[Problem]
Each line from the one that holds "purple 1x2 brick" to the end of the records is to be retyped exactly. Pictures are not part of the copy.

[Scene images with change listings]
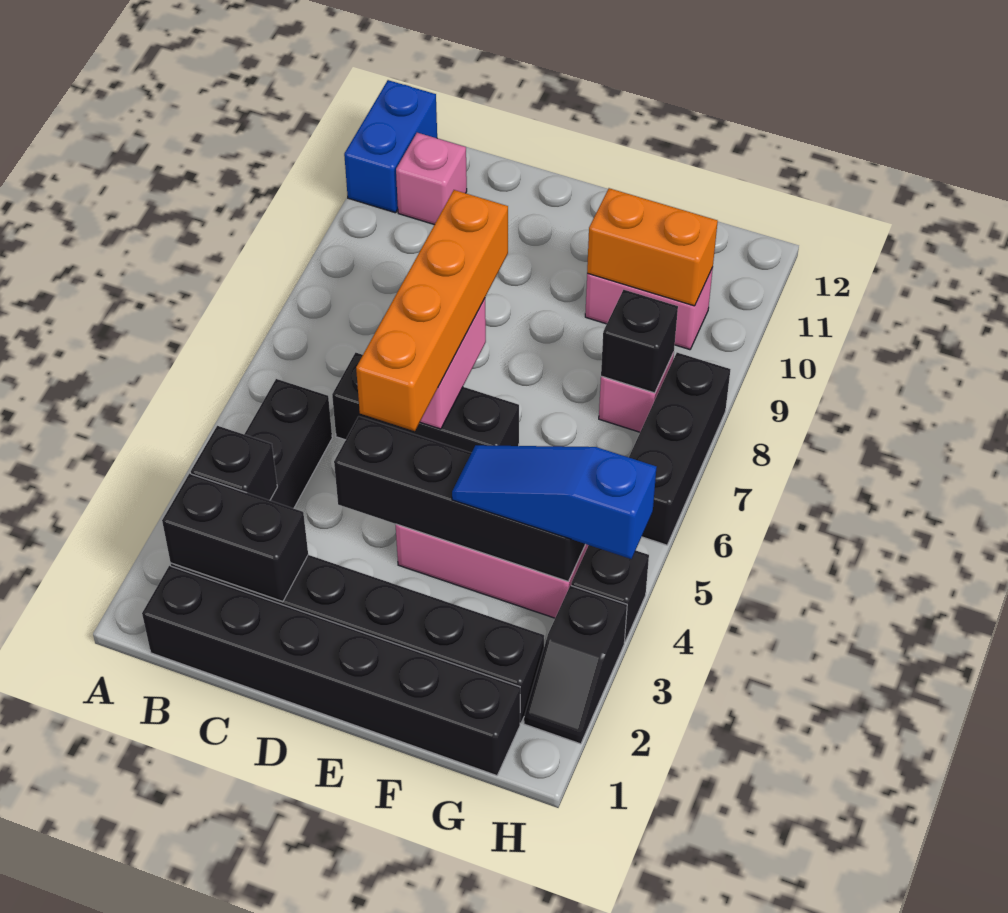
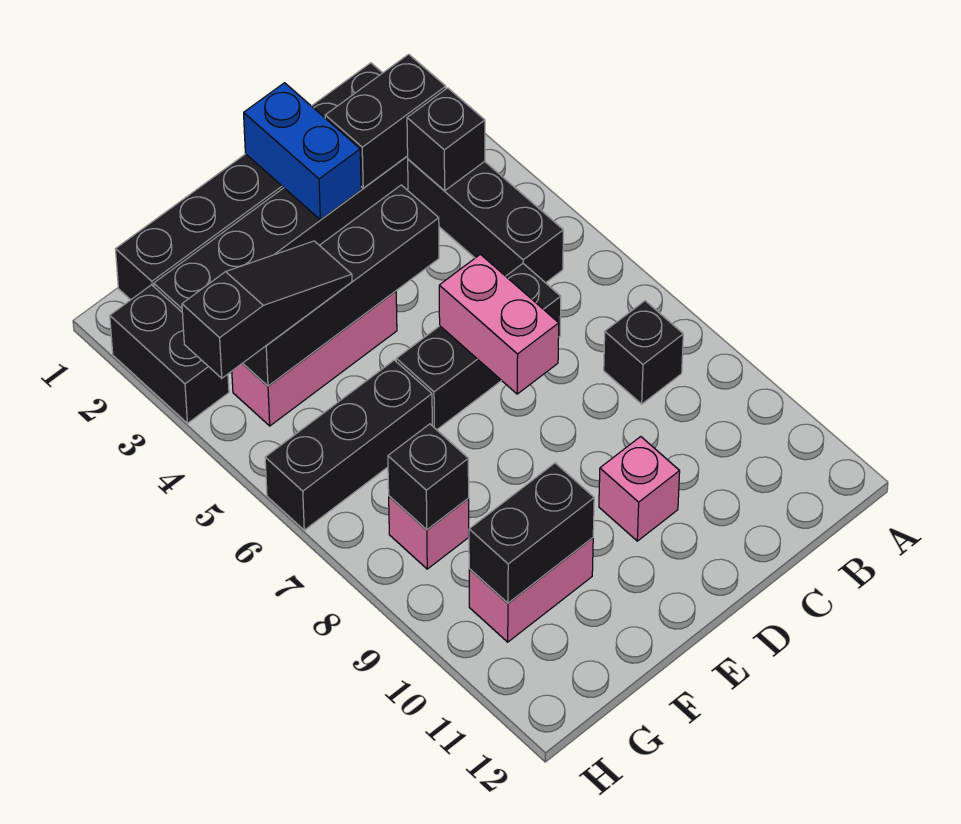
blue 1x2 brick [344,80,437,213] -> blue 1x2 brick moved to [244,83,361,220]
pink 1x1 brick [396,133,467,225] -> pink 1x1 brick moved to [599,437,680,541]
orange 1x4 brick [356,190,508,431] -> none
blue 1x3 slope [452,445,657,559] -> black 1x3 slope [182,241,352,378]
orange 1x2 brick [587,188,718,306] -> black 1x2 brick [469,463,594,603]
black 1x2 slope [524,586,627,744] -> black 1x2 brick [110,285,229,423]
black 1x1 brick [571,545,649,641] -> black 1x1 brick moved to [604,301,683,404]
black 1x3 brick [629,353,730,545] -> black 1x3 brick turned to [265,360,432,530]

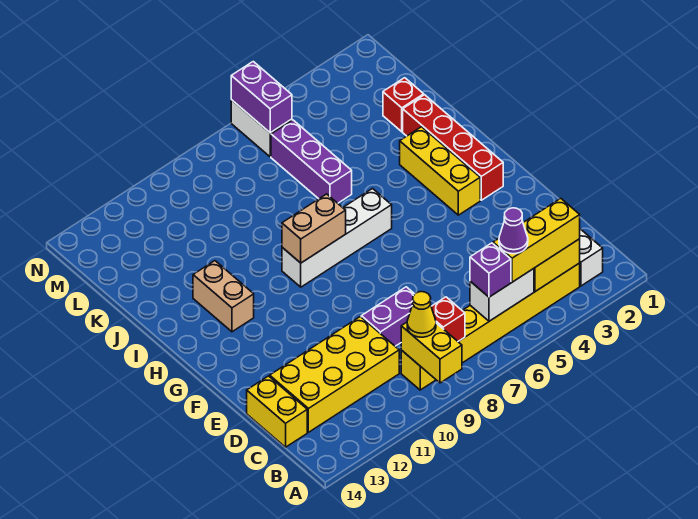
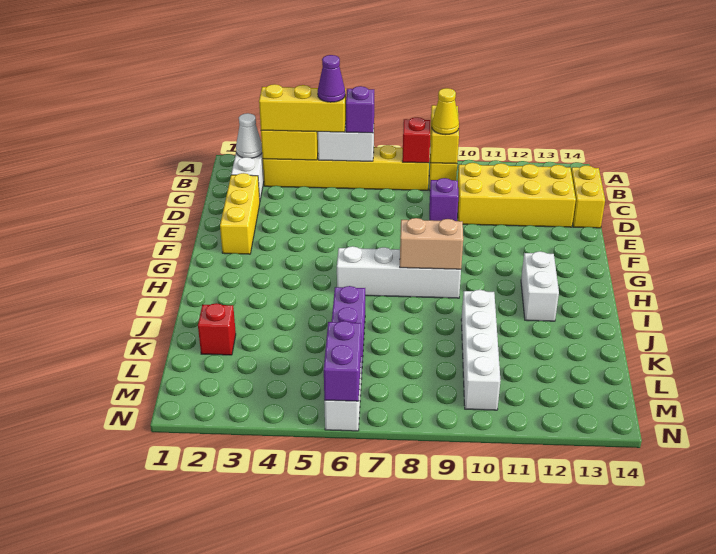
none -> white 1x1 cone [236,113,262,158]
purple 1x2 brick [361,287,414,346] -> purple 1x1 brick [429,178,458,221]
red 1x4 brick [403,95,503,200] -> none
yellow 1x3 brick [400,127,480,215] -> yellow 1x3 brick moved to [220,173,260,254]
tan 1x2 brick [193,261,254,332] -> white 1x2 brick [521,251,559,321]
none -> white 1x4 brick [461,290,501,410]

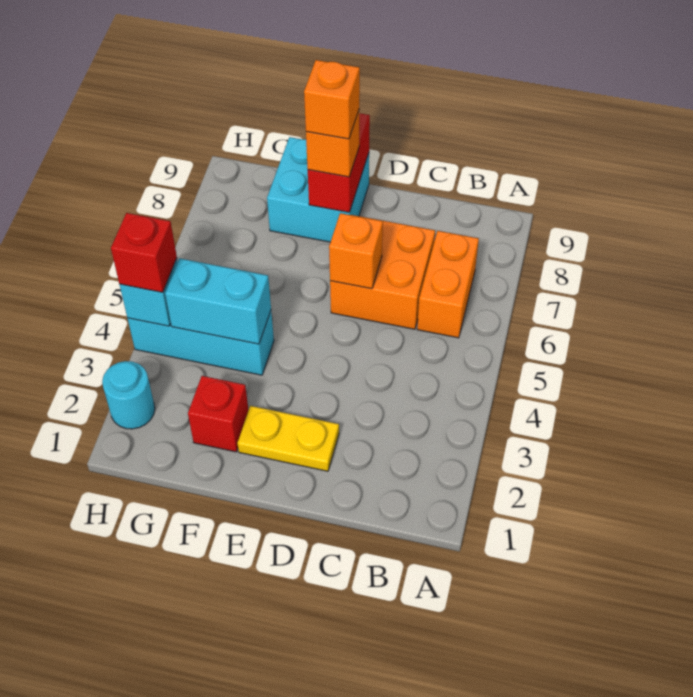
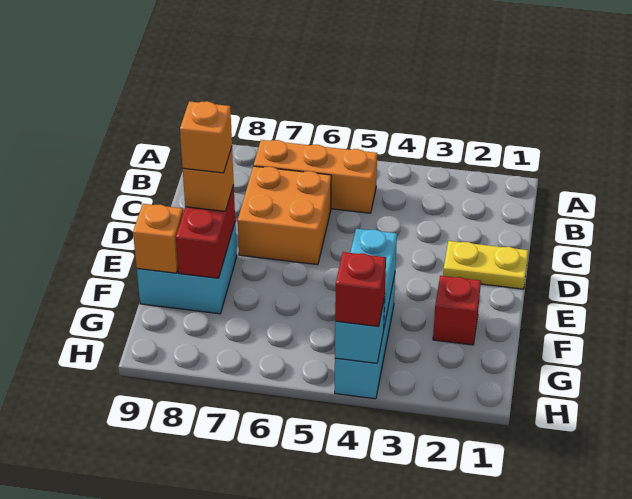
orange 1x2 brick [417,231,479,338] -> orange 1x3 brick [254,140,377,213]
yellow 1x2 plate [237,406,339,471] -> yellow 1x2 plate turned to [443,241,529,289]
orange 1x1 brick [329,213,383,289] -> orange 1x1 brick moved to [133,204,183,273]
red 1x2 brick [308,113,370,212] -> red 1x2 brick turned to [176,185,235,278]
cyan 1x1 round brick [102,361,155,429] -> none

[Exercise result]
purple 1x2 brick [361,287,414,346] -> purple 1x1 brick [429,178,458,221]
red 1x4 brick [403,95,503,200] -> none
yellow 1x3 brick [400,127,480,215] -> yellow 1x3 brick moved to [220,173,260,254]
tan 1x2 brick [193,261,254,332] -> white 1x2 brick [521,251,559,321]
none -> white 1x4 brick [461,290,501,410]

orange 1x2 brick [417,231,479,338] -> orange 1x3 brick [254,140,377,213]
yellow 1x2 plate [237,406,339,471] -> yellow 1x2 plate turned to [443,241,529,289]
orange 1x1 brick [329,213,383,289] -> orange 1x1 brick moved to [133,204,183,273]
red 1x2 brick [308,113,370,212] -> red 1x2 brick turned to [176,185,235,278]
cyan 1x1 round brick [102,361,155,429] -> none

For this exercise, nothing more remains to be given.